» Task to carry out
Starting with the line that has "replaced,yellow cylinder,(8 313", retype each line down to the end of the entries below, without leaving any out or adding any.

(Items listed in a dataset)

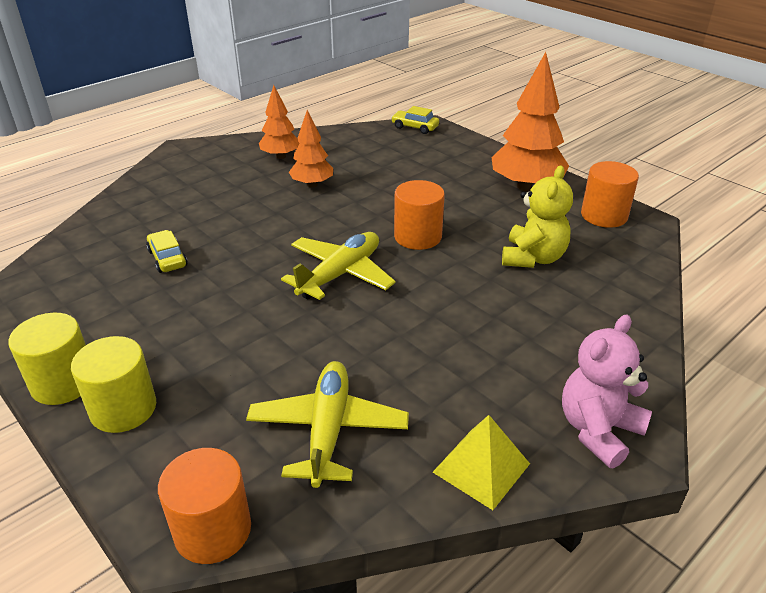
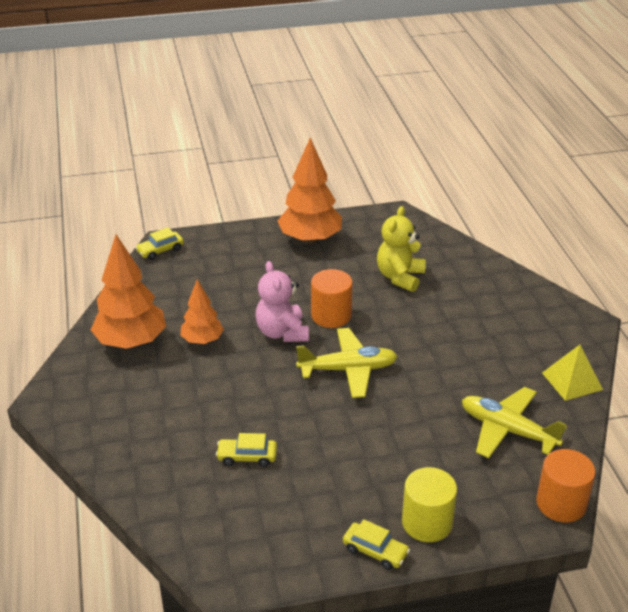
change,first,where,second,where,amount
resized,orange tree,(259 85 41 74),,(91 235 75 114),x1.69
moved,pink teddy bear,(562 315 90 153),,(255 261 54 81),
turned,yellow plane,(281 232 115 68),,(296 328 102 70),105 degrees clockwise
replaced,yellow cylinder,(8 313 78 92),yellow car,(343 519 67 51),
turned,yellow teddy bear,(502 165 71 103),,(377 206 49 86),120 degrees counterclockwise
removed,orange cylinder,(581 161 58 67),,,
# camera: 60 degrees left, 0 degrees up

» Expected answer
replaced,yellow cylinder,(8 313 78 92),yellow car,(343 519 67 51),
turned,yellow teddy bear,(502 165 71 103),,(377 206 49 86),120 degrees counterclockwise
removed,orange cylinder,(581 161 58 67),,,
# camera: 60 degrees left, 0 degrees up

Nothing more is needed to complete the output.